• Dataset extract

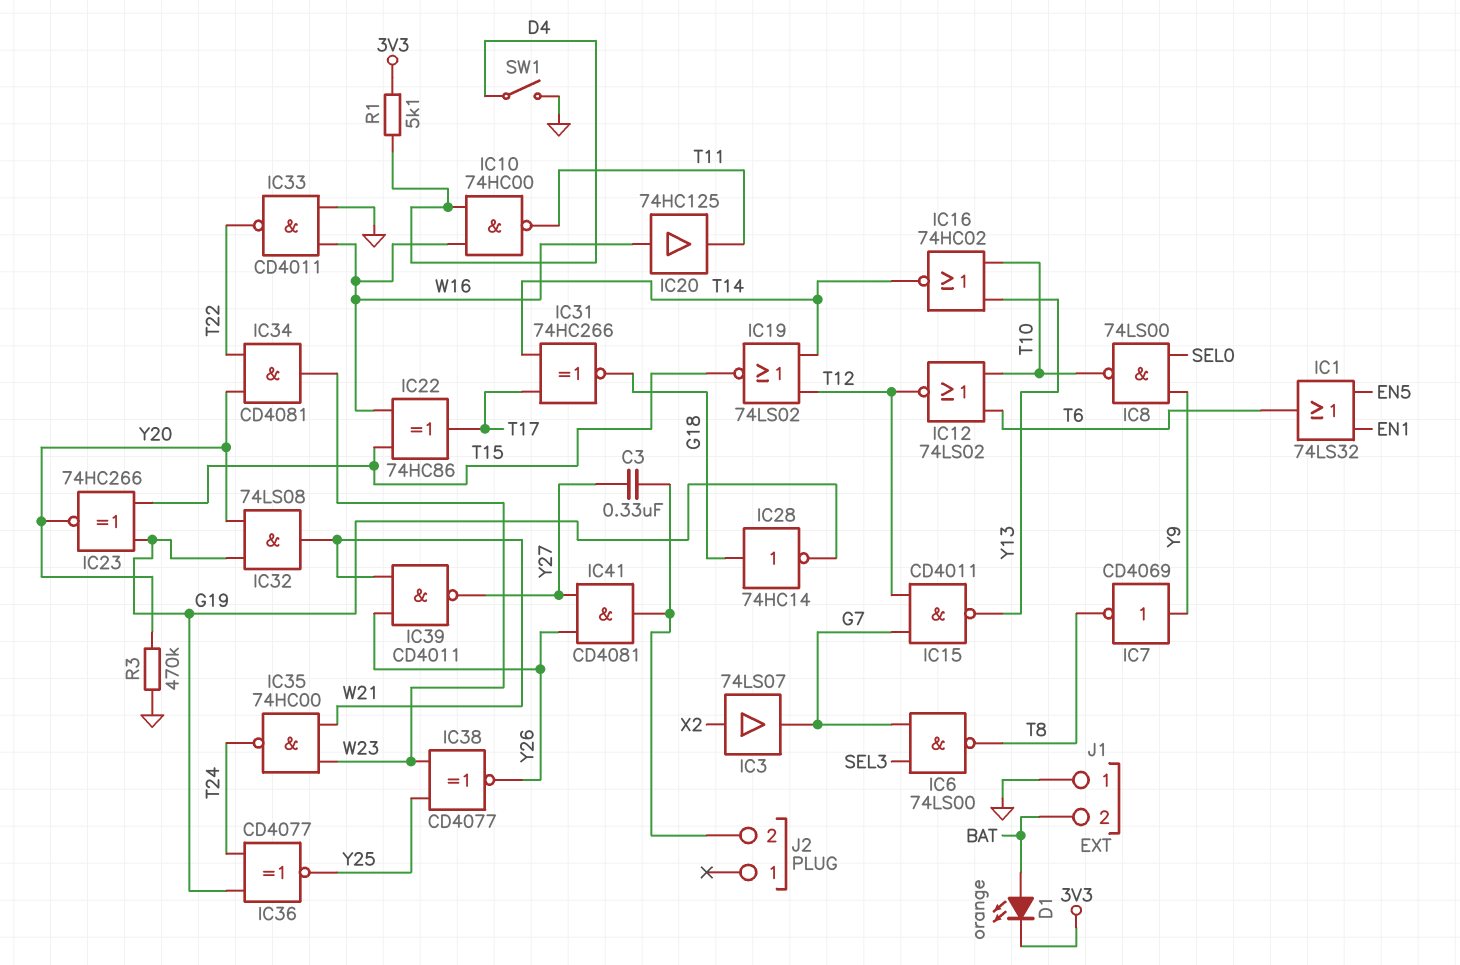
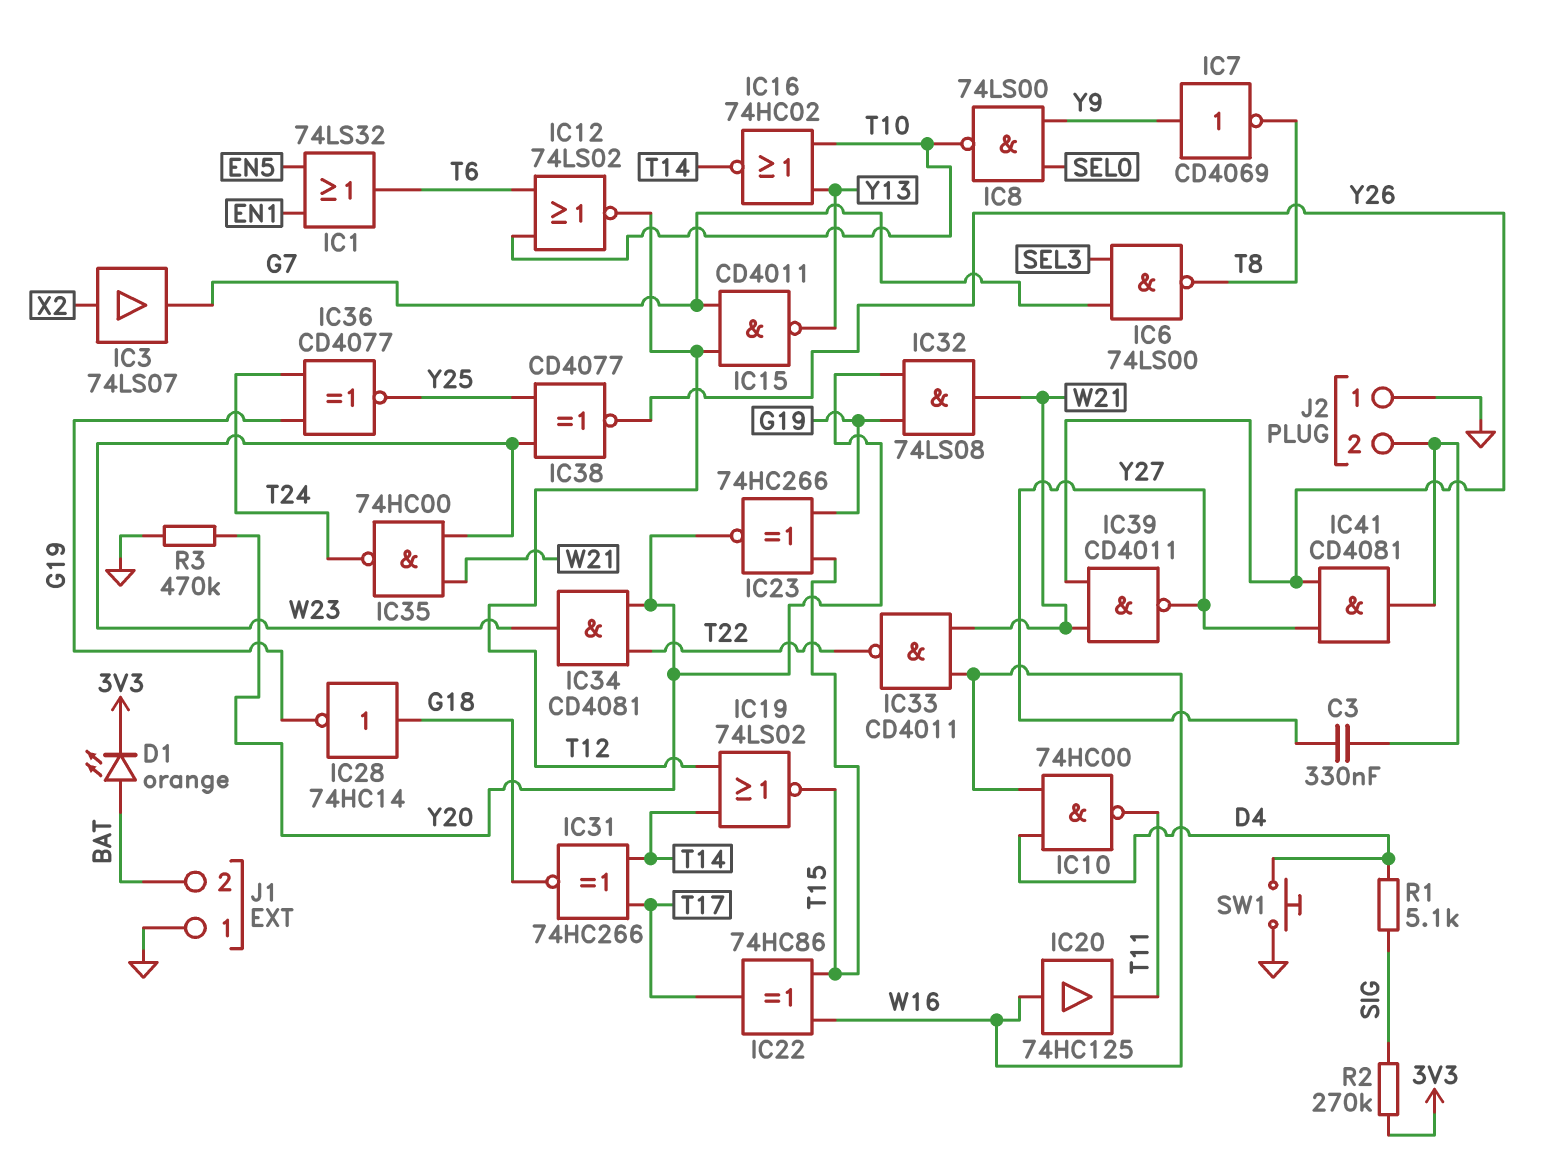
IC33: NAND CD4011 (in GND, in W16, out T22) -> NAND CD4011 (in W16, in W21, out T22)
J2 pin 1: none -> GND
R1: 5.1k (3V3, D4) -> 5.1k (D4, SIG)
R2: none -> 270k (3V3, SIG)
SW1: switch (D4, GND) -> button (D4, GND)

• Problem to solve
Without the pictures, reproduce every entry exactly as written.

• Solution to this task
IC33: NAND CD4011 (in GND, in W16, out T22) -> NAND CD4011 (in W16, in W21, out T22)
J2 pin 1: none -> GND
R1: 5.1k (3V3, D4) -> 5.1k (D4, SIG)
R2: none -> 270k (3V3, SIG)
SW1: switch (D4, GND) -> button (D4, GND)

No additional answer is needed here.